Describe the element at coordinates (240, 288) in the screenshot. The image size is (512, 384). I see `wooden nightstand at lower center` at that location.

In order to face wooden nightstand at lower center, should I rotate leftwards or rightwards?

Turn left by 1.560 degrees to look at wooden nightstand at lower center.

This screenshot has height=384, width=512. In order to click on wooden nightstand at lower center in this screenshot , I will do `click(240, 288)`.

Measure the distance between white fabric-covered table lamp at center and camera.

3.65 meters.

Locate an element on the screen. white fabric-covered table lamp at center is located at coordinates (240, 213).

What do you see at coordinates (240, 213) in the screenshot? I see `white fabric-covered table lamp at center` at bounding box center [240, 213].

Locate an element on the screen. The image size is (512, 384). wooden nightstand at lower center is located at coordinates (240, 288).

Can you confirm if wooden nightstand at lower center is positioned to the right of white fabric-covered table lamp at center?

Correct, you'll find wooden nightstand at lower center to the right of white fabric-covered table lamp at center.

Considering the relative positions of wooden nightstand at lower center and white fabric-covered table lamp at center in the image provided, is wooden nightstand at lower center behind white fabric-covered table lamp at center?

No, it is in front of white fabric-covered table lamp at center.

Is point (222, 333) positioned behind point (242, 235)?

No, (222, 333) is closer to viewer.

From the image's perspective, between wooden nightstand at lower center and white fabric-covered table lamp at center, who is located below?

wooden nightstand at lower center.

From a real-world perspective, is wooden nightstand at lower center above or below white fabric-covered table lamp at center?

▶ _EXERCISE_: Copy out the lines of the records exactly as they stand, starting with the line containing "Measure the distance" and going on through the last line of the records, and nothing else.

▶ _FINAL ANSWER_:
Measure the distance between white fabric-covered table lamp at center and camera.

3.65 meters.

Locate an element on the screen. white fabric-covered table lamp at center is located at coordinates (240, 213).

What do you see at coordinates (240, 213) in the screenshot? I see `white fabric-covered table lamp at center` at bounding box center [240, 213].

Locate an element on the screen. The image size is (512, 384). wooden nightstand at lower center is located at coordinates (240, 288).

Can you confirm if wooden nightstand at lower center is positioned to the right of white fabric-covered table lamp at center?

Correct, you'll find wooden nightstand at lower center to the right of white fabric-covered table lamp at center.

Considering the relative positions of wooden nightstand at lower center and white fabric-covered table lamp at center in the image provided, is wooden nightstand at lower center behind white fabric-covered table lamp at center?

No, it is in front of white fabric-covered table lamp at center.

Is point (222, 333) positioned behind point (242, 235)?

No, (222, 333) is closer to viewer.

From the image's perspective, between wooden nightstand at lower center and white fabric-covered table lamp at center, who is located below?

wooden nightstand at lower center.

From a real-world perspective, is wooden nightstand at lower center above or below white fabric-covered table lamp at center?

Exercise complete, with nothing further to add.